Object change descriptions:
_ _ _ _ _ _ _
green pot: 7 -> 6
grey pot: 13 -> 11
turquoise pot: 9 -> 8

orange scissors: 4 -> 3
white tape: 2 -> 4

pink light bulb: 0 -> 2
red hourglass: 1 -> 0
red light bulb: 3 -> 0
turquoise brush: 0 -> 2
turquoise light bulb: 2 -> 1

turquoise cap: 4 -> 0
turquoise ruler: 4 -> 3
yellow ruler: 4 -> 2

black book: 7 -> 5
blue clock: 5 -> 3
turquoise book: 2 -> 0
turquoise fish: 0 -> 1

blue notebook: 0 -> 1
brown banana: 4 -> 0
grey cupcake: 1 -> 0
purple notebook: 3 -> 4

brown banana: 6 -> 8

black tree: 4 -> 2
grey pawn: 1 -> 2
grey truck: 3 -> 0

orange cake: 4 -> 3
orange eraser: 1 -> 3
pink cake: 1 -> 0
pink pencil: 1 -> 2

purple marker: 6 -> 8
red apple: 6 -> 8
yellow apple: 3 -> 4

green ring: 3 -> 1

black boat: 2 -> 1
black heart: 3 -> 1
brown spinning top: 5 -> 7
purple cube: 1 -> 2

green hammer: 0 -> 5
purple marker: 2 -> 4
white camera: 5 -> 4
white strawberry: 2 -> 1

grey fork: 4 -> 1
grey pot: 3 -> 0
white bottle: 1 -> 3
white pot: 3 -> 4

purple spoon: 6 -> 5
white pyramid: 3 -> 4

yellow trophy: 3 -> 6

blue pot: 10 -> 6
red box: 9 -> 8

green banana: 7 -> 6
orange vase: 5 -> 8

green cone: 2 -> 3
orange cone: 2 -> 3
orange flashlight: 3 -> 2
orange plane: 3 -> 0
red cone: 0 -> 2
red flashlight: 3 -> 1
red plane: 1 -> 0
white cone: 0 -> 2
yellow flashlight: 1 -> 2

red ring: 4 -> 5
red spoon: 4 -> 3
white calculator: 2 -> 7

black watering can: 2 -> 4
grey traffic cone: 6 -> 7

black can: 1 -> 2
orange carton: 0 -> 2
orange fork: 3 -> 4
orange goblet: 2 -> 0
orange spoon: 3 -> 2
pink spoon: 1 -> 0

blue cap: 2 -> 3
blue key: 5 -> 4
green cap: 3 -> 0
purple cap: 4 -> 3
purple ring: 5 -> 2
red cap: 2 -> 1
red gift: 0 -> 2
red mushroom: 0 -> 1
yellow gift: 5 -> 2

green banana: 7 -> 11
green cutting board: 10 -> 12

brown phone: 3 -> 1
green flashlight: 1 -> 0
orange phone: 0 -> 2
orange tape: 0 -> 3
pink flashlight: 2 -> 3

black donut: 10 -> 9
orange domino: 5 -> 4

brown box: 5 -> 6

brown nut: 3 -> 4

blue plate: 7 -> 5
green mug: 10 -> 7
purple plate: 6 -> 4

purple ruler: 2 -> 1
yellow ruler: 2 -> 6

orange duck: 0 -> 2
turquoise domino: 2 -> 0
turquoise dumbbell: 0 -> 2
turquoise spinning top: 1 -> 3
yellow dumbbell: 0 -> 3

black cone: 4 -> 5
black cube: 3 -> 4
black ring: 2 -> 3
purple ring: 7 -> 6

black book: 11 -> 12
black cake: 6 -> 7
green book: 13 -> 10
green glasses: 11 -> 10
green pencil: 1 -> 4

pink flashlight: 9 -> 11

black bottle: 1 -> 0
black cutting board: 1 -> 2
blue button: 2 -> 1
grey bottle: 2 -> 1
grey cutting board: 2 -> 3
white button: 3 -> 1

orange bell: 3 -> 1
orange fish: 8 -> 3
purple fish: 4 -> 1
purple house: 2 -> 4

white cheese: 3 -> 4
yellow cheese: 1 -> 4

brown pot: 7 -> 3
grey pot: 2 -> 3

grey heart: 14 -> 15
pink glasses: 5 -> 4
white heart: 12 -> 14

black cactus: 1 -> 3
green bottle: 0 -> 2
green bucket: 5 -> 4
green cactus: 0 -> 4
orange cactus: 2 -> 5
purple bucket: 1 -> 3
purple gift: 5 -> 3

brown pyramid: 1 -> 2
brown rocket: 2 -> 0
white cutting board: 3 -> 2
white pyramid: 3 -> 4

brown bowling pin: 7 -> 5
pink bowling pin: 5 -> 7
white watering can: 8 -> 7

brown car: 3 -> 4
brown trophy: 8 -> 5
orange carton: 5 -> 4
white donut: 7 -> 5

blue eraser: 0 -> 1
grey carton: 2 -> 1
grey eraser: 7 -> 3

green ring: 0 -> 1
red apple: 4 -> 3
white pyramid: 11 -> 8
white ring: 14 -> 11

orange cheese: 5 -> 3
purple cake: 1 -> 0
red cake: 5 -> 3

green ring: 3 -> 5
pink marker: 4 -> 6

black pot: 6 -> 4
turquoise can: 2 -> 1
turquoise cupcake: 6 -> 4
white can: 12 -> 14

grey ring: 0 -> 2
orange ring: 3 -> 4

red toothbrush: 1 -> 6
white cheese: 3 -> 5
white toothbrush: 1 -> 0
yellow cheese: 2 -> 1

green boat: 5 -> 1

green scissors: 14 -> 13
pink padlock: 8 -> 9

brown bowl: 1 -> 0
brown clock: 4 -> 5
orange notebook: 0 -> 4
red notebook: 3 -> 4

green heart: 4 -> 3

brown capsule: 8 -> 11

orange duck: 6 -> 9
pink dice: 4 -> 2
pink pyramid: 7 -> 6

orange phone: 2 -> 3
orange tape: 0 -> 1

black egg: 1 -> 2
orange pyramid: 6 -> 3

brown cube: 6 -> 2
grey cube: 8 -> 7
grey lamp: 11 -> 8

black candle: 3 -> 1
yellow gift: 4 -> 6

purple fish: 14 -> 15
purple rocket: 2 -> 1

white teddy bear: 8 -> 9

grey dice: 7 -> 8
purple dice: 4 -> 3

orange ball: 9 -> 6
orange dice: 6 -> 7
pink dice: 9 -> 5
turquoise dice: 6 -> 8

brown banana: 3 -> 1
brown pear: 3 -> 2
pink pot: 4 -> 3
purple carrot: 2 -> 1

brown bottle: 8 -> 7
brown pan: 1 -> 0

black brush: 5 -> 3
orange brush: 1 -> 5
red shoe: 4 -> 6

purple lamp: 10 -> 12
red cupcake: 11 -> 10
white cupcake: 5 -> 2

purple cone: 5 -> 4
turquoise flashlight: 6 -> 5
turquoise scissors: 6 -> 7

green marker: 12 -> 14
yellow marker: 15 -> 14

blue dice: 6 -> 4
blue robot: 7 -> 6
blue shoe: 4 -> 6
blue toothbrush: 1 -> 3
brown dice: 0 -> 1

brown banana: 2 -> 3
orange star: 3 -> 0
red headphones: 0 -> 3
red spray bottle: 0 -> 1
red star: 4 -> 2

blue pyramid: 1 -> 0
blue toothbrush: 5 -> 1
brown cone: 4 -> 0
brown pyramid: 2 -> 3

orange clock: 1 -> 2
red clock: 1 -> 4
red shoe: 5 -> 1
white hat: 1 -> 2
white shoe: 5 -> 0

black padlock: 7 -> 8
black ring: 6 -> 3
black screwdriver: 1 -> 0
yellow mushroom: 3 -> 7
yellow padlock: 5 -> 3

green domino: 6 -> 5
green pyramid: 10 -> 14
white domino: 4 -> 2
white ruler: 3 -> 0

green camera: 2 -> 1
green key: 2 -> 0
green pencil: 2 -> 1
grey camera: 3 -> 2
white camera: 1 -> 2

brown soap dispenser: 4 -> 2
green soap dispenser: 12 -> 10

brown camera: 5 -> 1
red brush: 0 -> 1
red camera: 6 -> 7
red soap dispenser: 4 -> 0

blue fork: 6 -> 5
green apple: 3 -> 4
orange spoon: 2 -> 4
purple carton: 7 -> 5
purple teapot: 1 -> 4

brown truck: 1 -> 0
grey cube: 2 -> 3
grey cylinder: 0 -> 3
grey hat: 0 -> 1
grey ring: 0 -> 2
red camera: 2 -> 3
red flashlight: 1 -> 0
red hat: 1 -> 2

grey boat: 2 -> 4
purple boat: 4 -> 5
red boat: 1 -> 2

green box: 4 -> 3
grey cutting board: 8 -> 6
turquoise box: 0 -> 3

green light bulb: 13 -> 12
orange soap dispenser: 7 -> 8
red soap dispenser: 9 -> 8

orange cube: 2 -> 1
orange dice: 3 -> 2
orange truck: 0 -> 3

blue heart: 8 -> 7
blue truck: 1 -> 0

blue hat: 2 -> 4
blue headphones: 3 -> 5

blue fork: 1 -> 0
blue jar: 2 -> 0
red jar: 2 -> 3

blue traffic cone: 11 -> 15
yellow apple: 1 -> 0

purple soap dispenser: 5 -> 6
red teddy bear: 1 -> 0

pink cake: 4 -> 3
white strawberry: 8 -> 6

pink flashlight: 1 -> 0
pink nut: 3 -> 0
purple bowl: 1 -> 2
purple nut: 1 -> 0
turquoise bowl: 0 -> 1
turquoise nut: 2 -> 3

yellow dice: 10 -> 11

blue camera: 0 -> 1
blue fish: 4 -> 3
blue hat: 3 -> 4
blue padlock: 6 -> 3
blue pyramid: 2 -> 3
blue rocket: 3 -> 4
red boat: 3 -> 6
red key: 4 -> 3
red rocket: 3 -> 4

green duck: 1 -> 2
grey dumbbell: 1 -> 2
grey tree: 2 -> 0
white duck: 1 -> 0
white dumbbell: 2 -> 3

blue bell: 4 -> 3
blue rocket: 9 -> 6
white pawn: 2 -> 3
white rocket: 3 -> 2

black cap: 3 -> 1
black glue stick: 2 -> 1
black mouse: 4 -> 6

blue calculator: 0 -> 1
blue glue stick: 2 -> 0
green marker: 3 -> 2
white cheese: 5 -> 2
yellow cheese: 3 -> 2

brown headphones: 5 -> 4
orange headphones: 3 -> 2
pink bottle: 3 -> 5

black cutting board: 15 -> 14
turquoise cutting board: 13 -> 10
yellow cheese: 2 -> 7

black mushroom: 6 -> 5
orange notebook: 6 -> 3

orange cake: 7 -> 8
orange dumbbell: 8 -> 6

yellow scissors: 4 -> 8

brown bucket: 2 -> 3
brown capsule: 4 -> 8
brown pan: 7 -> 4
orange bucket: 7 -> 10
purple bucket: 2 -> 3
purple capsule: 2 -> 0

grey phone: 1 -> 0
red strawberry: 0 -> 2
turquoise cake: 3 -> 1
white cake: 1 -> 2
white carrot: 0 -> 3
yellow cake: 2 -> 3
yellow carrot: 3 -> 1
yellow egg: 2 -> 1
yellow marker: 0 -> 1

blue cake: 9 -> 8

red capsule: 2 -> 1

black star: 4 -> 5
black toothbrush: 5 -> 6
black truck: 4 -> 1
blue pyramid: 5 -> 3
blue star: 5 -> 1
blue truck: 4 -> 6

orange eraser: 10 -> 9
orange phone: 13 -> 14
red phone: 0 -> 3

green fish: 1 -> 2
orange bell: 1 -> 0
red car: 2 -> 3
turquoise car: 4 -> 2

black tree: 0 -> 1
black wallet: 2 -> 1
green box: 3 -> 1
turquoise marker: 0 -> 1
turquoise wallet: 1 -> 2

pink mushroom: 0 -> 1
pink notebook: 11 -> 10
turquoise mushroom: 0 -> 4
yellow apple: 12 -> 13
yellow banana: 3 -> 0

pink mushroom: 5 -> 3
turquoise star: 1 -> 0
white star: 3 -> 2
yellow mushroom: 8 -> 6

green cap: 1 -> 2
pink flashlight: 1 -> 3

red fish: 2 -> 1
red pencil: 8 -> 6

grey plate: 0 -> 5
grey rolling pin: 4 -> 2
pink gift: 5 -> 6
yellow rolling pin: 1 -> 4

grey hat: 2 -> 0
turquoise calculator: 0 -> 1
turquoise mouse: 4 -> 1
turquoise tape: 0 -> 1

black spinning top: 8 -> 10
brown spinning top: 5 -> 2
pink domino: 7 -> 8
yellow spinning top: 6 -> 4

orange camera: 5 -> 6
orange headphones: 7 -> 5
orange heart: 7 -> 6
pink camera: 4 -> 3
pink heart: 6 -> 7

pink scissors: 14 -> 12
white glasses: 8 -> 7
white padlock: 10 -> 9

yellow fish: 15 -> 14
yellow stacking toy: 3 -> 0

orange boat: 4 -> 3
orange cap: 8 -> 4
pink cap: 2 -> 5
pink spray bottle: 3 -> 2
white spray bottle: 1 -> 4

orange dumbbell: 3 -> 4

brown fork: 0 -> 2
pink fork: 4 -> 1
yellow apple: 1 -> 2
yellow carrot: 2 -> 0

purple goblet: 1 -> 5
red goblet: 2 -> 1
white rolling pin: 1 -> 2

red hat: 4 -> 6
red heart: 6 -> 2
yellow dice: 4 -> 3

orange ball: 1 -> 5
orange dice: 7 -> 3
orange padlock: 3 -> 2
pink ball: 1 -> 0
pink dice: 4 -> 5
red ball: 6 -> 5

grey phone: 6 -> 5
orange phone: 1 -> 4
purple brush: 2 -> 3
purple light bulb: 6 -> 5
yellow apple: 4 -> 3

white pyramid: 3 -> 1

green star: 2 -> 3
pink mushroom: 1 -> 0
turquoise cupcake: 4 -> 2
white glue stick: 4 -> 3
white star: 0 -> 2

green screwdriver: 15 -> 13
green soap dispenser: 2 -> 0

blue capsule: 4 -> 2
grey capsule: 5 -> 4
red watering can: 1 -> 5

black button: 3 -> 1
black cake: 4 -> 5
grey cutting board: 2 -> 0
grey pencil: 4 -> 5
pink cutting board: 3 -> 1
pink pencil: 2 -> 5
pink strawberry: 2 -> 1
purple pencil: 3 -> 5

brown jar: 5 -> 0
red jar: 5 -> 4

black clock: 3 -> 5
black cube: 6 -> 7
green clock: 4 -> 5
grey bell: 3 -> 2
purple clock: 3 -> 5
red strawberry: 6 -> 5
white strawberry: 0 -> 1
_ _ _ _ _ _ _
**WHAT TO WORK ON**
What you give back must be the stretch above, starting at the line with "purple light bulb: 6 -> 5" and ending at the line with "grey pencil: 4 -> 5", copied exactly.

**REPLY**
purple light bulb: 6 -> 5
yellow apple: 4 -> 3

white pyramid: 3 -> 1

green star: 2 -> 3
pink mushroom: 1 -> 0
turquoise cupcake: 4 -> 2
white glue stick: 4 -> 3
white star: 0 -> 2

green screwdriver: 15 -> 13
green soap dispenser: 2 -> 0

blue capsule: 4 -> 2
grey capsule: 5 -> 4
red watering can: 1 -> 5

black button: 3 -> 1
black cake: 4 -> 5
grey cutting board: 2 -> 0
grey pencil: 4 -> 5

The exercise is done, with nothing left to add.